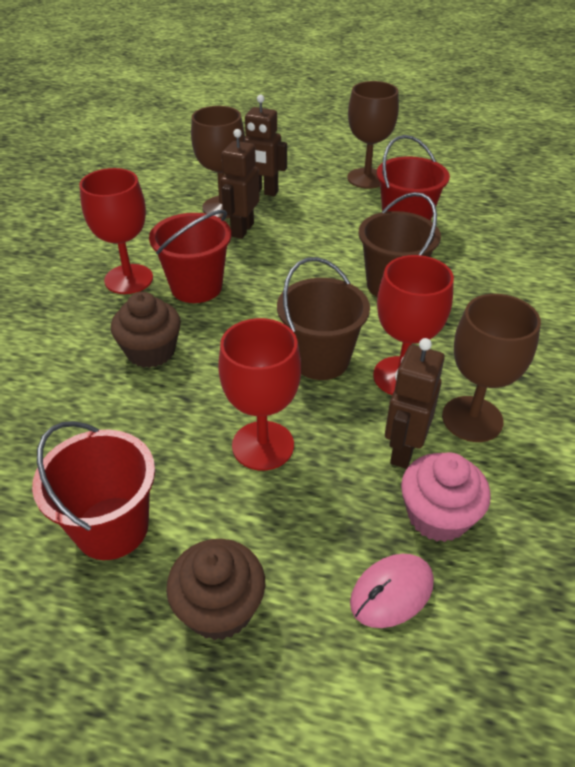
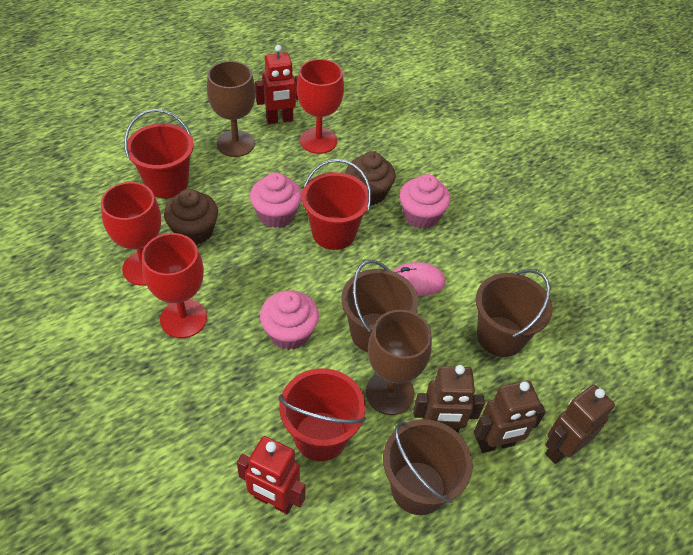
brown bucket: 2 -> 3
brown goblet: 3 -> 2
pink cupcake: 1 -> 3
red robot: 0 -> 2

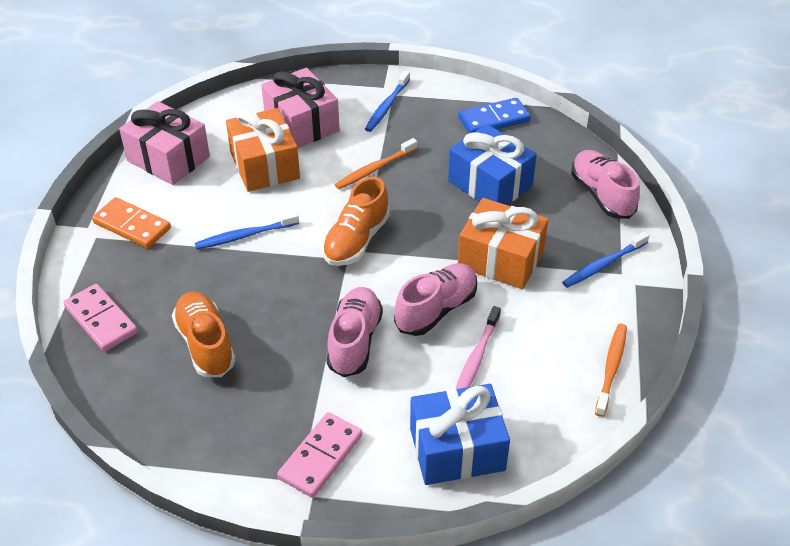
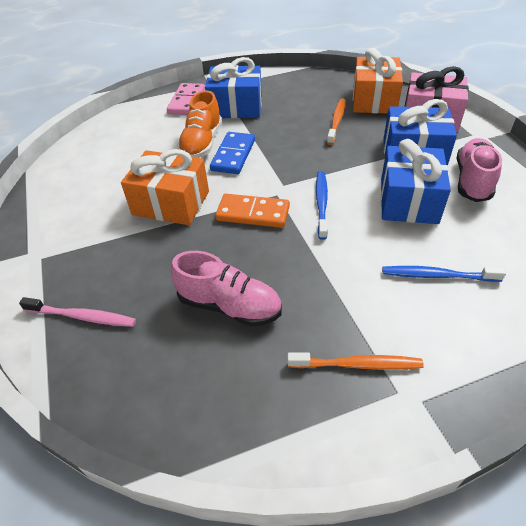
blue gift: 2 -> 3
blue toothbrush: 3 -> 2
orange shoe: 2 -> 1
pink domino: 2 -> 1
pink gift: 2 -> 1
pink shoe: 3 -> 2

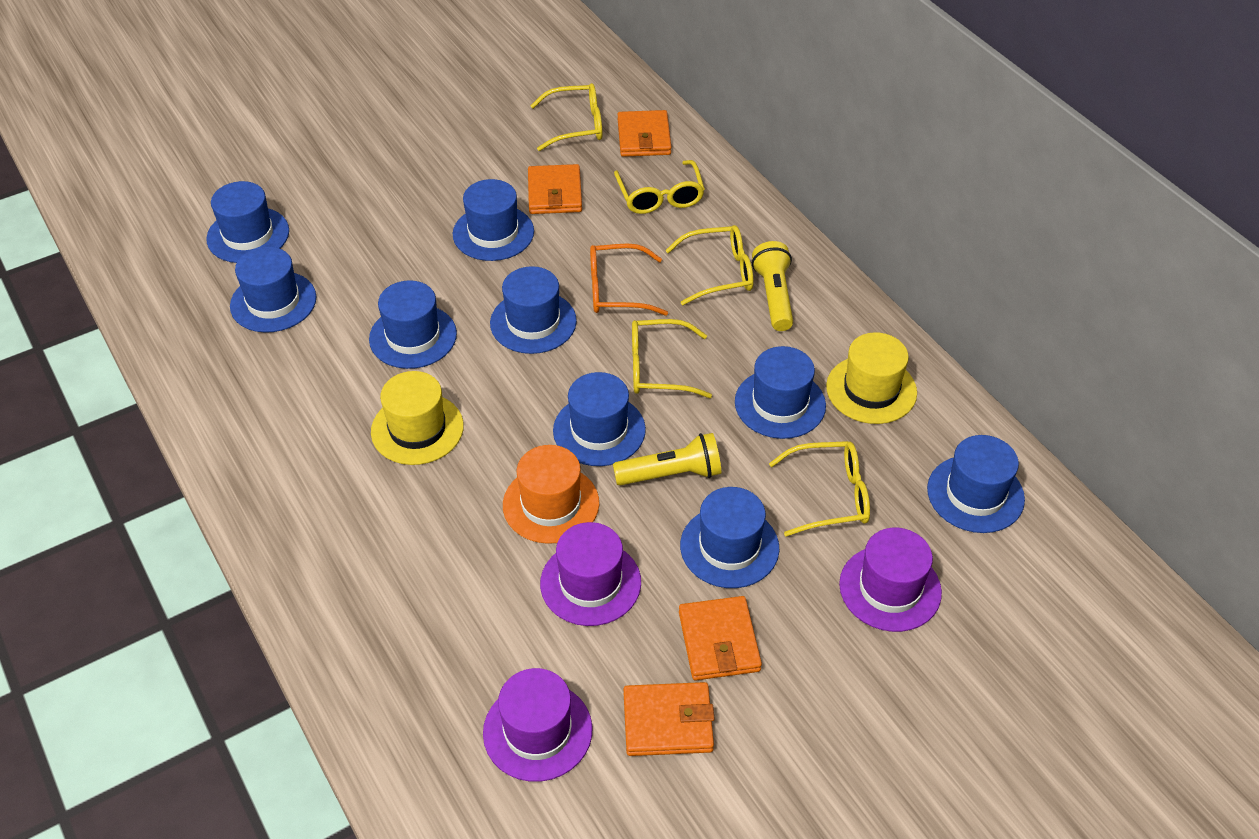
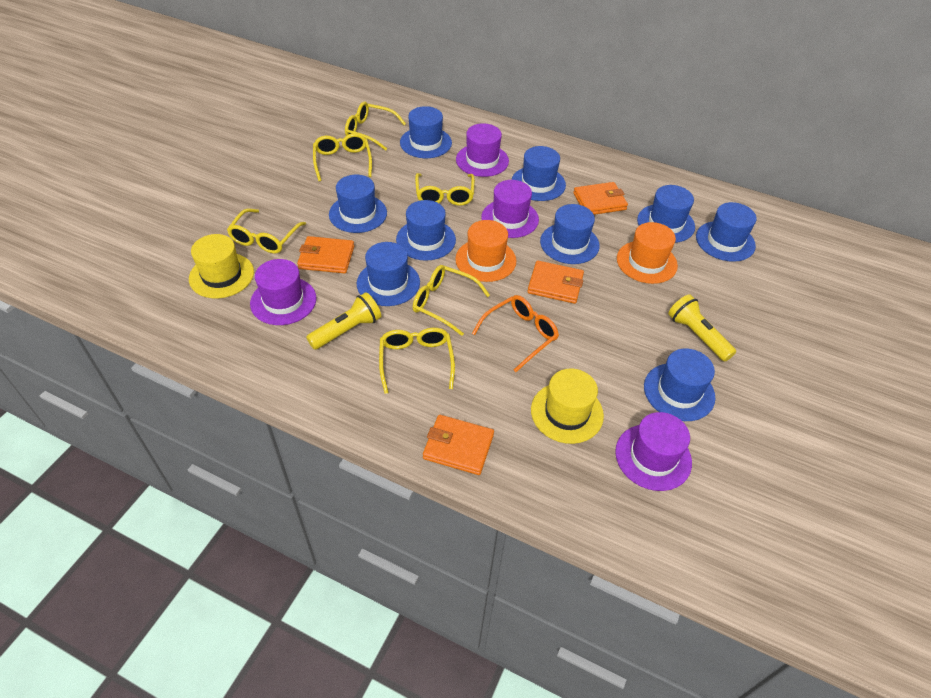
orange hat: 1 -> 2
purple hat: 3 -> 4
yellow glasses: 5 -> 6

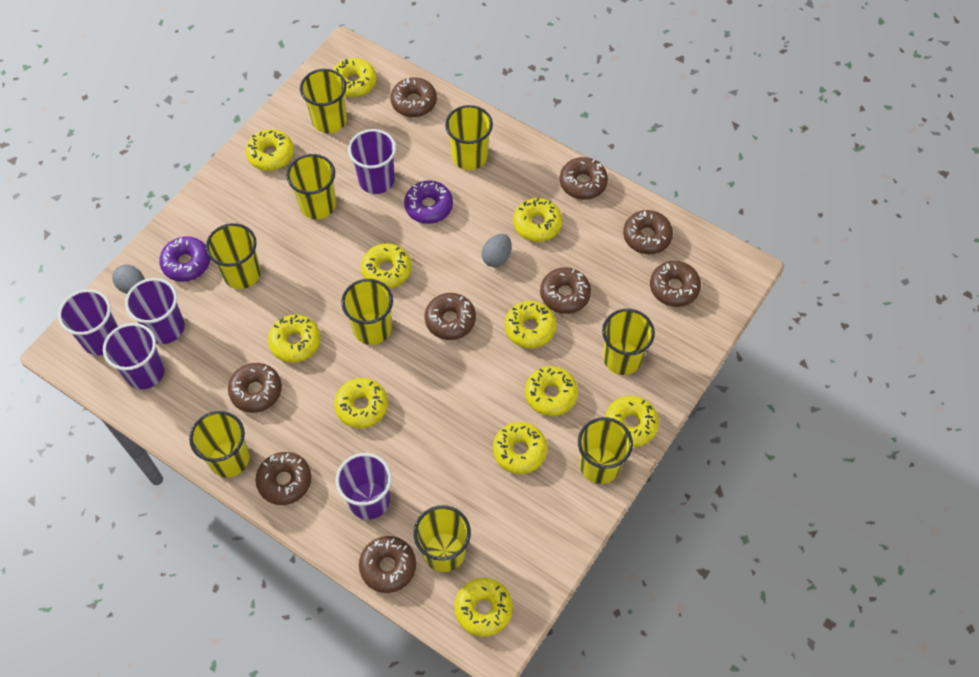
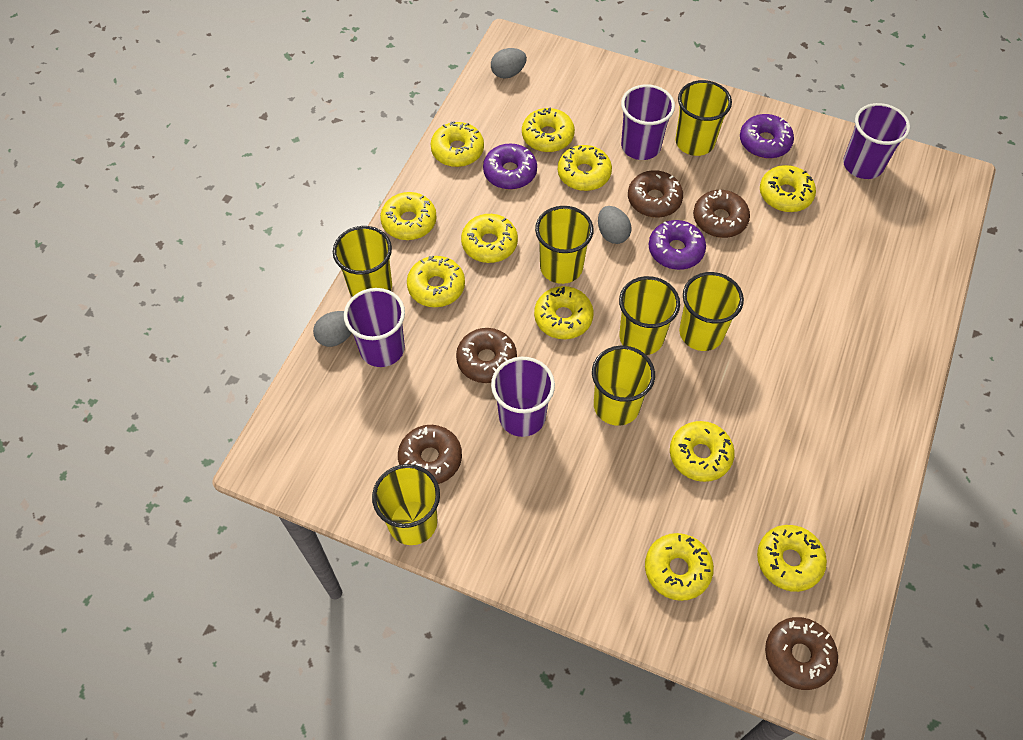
brown donut: 9 -> 5
grey egg: 2 -> 3
purple cup: 5 -> 4
purple donut: 2 -> 3
yellow cup: 9 -> 7

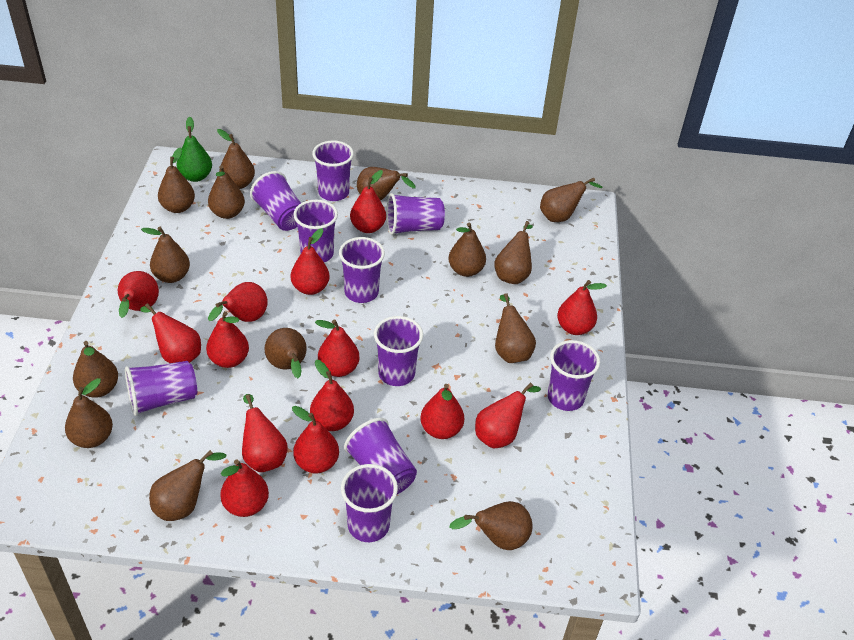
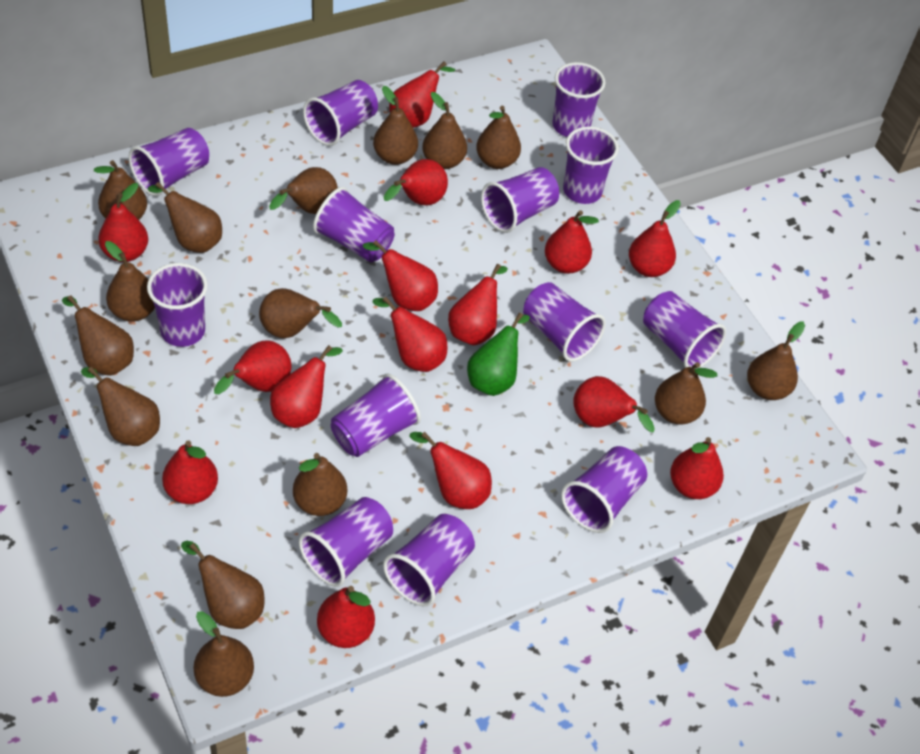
brown pear: 14 -> 15
purple cup: 10 -> 13
red pear: 14 -> 15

**Activity:**
For each line above that carries the word "purple", copy it out.

**Answer:**
purple hat: 3 -> 4
purple cup: 5 -> 4
purple donut: 2 -> 3
purple cup: 10 -> 13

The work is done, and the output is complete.